Raw data: Begin

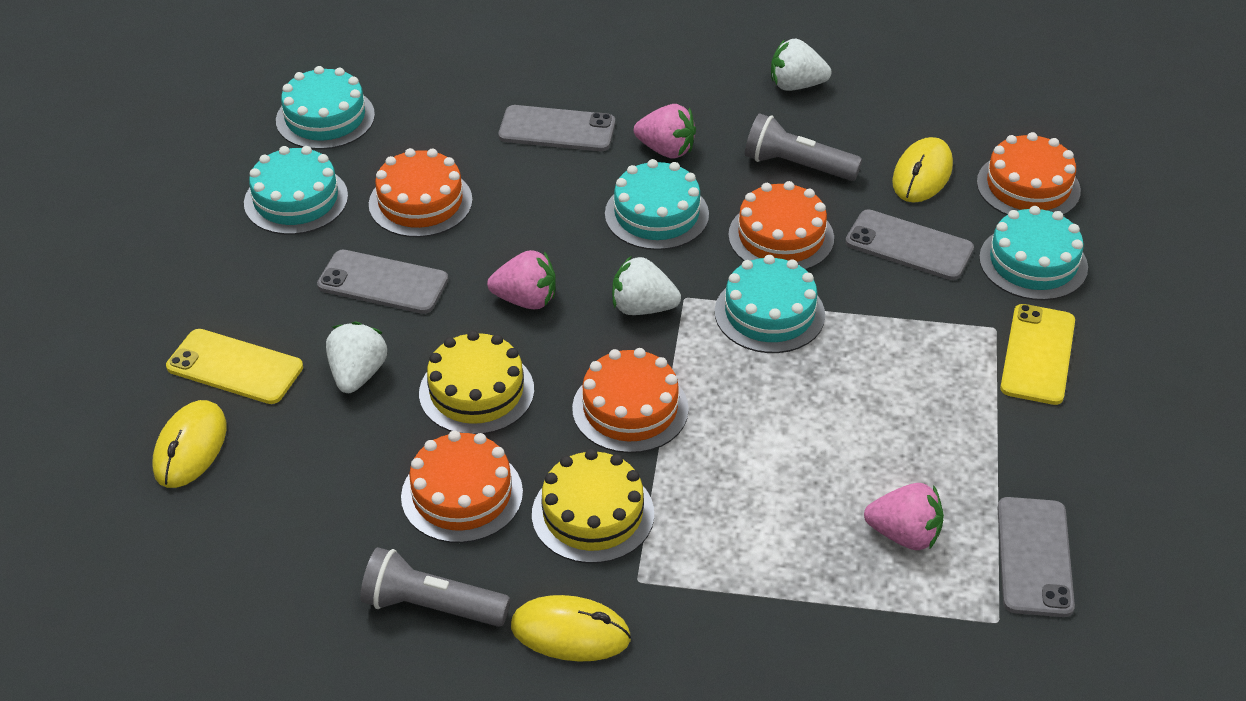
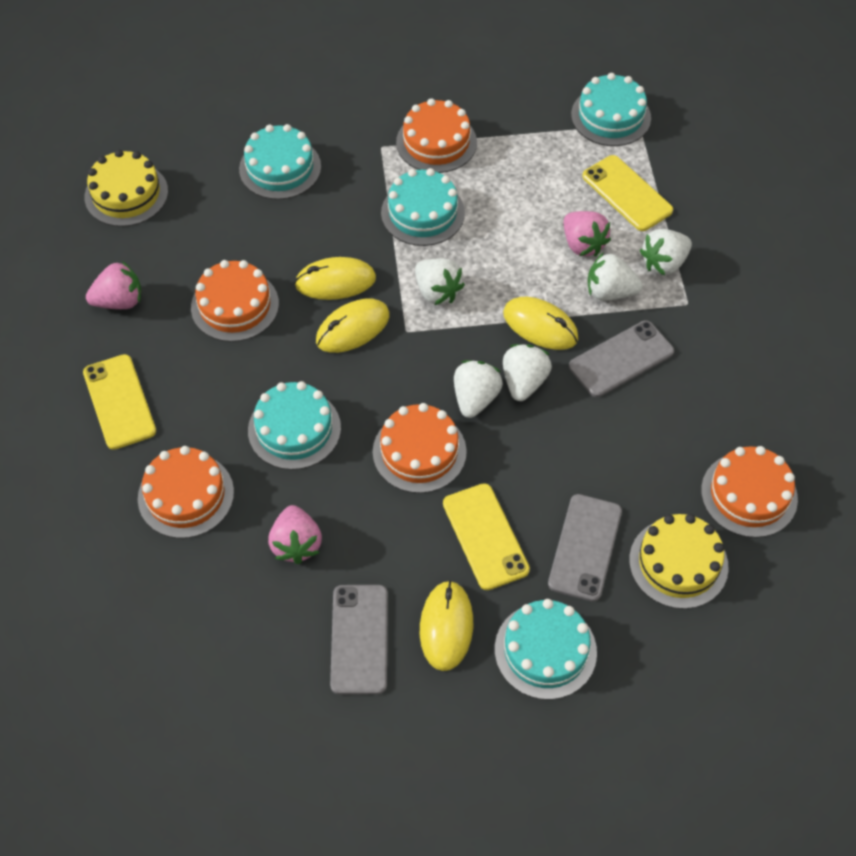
grey flashlight: 2 -> 0
grey phone: 4 -> 3
white strawberry: 3 -> 5
yellow mouse: 3 -> 4
yellow phone: 2 -> 3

Raw data: End

#### Work instruction:
Reproduce, with no other lines, the run of lines that begins with the one containing "white strawberry: 3 -> 5" and ends with the last line of the material.

#### Solution to this task:
white strawberry: 3 -> 5
yellow mouse: 3 -> 4
yellow phone: 2 -> 3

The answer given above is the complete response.